---- Data to use

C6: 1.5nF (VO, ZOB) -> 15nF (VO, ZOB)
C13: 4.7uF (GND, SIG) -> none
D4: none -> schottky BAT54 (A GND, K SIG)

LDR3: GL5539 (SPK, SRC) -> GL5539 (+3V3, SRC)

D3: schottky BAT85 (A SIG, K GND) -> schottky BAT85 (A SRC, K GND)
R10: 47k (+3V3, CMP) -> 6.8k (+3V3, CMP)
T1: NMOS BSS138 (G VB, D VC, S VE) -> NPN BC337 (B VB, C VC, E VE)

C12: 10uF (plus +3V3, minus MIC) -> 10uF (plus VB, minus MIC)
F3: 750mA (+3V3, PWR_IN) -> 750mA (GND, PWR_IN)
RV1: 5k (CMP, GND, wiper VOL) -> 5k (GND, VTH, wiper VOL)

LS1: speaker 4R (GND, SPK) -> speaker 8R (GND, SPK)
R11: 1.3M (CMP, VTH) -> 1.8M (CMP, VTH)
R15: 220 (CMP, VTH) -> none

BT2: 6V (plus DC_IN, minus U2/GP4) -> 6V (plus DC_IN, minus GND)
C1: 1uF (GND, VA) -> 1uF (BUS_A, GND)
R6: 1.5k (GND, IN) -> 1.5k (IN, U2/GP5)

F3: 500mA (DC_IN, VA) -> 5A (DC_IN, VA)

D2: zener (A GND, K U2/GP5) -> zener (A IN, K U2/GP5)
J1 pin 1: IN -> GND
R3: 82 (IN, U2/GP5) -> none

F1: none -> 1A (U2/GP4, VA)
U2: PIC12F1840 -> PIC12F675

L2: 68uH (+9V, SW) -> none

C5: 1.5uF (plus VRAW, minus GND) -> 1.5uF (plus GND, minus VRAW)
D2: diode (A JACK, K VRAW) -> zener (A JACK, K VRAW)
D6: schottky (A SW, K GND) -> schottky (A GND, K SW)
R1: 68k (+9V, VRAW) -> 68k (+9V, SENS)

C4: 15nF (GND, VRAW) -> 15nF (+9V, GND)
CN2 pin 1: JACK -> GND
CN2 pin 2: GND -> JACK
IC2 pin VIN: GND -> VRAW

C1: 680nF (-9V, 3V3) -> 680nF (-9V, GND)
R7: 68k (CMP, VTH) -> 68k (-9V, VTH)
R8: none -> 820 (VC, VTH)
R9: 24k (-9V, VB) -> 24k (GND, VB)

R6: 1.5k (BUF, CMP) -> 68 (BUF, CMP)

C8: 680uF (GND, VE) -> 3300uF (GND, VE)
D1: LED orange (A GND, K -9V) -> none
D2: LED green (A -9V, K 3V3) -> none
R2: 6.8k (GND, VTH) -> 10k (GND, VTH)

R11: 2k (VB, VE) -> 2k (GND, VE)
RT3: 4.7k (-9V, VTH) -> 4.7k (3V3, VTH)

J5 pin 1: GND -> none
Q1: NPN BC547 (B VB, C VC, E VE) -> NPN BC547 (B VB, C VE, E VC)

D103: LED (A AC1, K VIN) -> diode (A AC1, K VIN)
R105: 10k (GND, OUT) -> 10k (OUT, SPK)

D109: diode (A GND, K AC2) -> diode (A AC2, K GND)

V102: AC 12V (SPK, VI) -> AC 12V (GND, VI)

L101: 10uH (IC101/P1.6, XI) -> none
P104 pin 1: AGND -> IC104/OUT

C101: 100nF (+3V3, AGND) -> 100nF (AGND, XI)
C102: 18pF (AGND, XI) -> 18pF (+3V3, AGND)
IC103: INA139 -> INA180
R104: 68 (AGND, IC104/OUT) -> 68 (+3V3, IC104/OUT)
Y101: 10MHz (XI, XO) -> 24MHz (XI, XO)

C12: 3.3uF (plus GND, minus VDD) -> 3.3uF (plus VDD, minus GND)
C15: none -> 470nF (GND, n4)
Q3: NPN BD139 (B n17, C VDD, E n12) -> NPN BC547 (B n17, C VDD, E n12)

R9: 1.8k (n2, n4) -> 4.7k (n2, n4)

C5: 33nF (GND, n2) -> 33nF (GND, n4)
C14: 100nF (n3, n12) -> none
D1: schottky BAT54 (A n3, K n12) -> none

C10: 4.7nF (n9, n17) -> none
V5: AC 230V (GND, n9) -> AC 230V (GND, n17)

--------

Exercise objective: Word for word, transcribe all of the entries shown above.

Response to this task:
C6: 1.5nF (VO, ZOB) -> 15nF (VO, ZOB)
C13: 4.7uF (GND, SIG) -> none
D4: none -> schottky BAT54 (A GND, K SIG)

LDR3: GL5539 (SPK, SRC) -> GL5539 (+3V3, SRC)

D3: schottky BAT85 (A SIG, K GND) -> schottky BAT85 (A SRC, K GND)
R10: 47k (+3V3, CMP) -> 6.8k (+3V3, CMP)
T1: NMOS BSS138 (G VB, D VC, S VE) -> NPN BC337 (B VB, C VC, E VE)

C12: 10uF (plus +3V3, minus MIC) -> 10uF (plus VB, minus MIC)
F3: 750mA (+3V3, PWR_IN) -> 750mA (GND, PWR_IN)
RV1: 5k (CMP, GND, wiper VOL) -> 5k (GND, VTH, wiper VOL)

LS1: speaker 4R (GND, SPK) -> speaker 8R (GND, SPK)
R11: 1.3M (CMP, VTH) -> 1.8M (CMP, VTH)
R15: 220 (CMP, VTH) -> none

BT2: 6V (plus DC_IN, minus U2/GP4) -> 6V (plus DC_IN, minus GND)
C1: 1uF (GND, VA) -> 1uF (BUS_A, GND)
R6: 1.5k (GND, IN) -> 1.5k (IN, U2/GP5)

F3: 500mA (DC_IN, VA) -> 5A (DC_IN, VA)

D2: zener (A GND, K U2/GP5) -> zener (A IN, K U2/GP5)
J1 pin 1: IN -> GND
R3: 82 (IN, U2/GP5) -> none

F1: none -> 1A (U2/GP4, VA)
U2: PIC12F1840 -> PIC12F675

L2: 68uH (+9V, SW) -> none

C5: 1.5uF (plus VRAW, minus GND) -> 1.5uF (plus GND, minus VRAW)
D2: diode (A JACK, K VRAW) -> zener (A JACK, K VRAW)
D6: schottky (A SW, K GND) -> schottky (A GND, K SW)
R1: 68k (+9V, VRAW) -> 68k (+9V, SENS)

C4: 15nF (GND, VRAW) -> 15nF (+9V, GND)
CN2 pin 1: JACK -> GND
CN2 pin 2: GND -> JACK
IC2 pin VIN: GND -> VRAW

C1: 680nF (-9V, 3V3) -> 680nF (-9V, GND)
R7: 68k (CMP, VTH) -> 68k (-9V, VTH)
R8: none -> 820 (VC, VTH)
R9: 24k (-9V, VB) -> 24k (GND, VB)

R6: 1.5k (BUF, CMP) -> 68 (BUF, CMP)

C8: 680uF (GND, VE) -> 3300uF (GND, VE)
D1: LED orange (A GND, K -9V) -> none
D2: LED green (A -9V, K 3V3) -> none
R2: 6.8k (GND, VTH) -> 10k (GND, VTH)

R11: 2k (VB, VE) -> 2k (GND, VE)
RT3: 4.7k (-9V, VTH) -> 4.7k (3V3, VTH)

J5 pin 1: GND -> none
Q1: NPN BC547 (B VB, C VC, E VE) -> NPN BC547 (B VB, C VE, E VC)

D103: LED (A AC1, K VIN) -> diode (A AC1, K VIN)
R105: 10k (GND, OUT) -> 10k (OUT, SPK)

D109: diode (A GND, K AC2) -> diode (A AC2, K GND)

V102: AC 12V (SPK, VI) -> AC 12V (GND, VI)

L101: 10uH (IC101/P1.6, XI) -> none
P104 pin 1: AGND -> IC104/OUT

C101: 100nF (+3V3, AGND) -> 100nF (AGND, XI)
C102: 18pF (AGND, XI) -> 18pF (+3V3, AGND)
IC103: INA139 -> INA180
R104: 68 (AGND, IC104/OUT) -> 68 (+3V3, IC104/OUT)
Y101: 10MHz (XI, XO) -> 24MHz (XI, XO)

C12: 3.3uF (plus GND, minus VDD) -> 3.3uF (plus VDD, minus GND)
C15: none -> 470nF (GND, n4)
Q3: NPN BD139 (B n17, C VDD, E n12) -> NPN BC547 (B n17, C VDD, E n12)

R9: 1.8k (n2, n4) -> 4.7k (n2, n4)

C5: 33nF (GND, n2) -> 33nF (GND, n4)
C14: 100nF (n3, n12) -> none
D1: schottky BAT54 (A n3, K n12) -> none

C10: 4.7nF (n9, n17) -> none
V5: AC 230V (GND, n9) -> AC 230V (GND, n17)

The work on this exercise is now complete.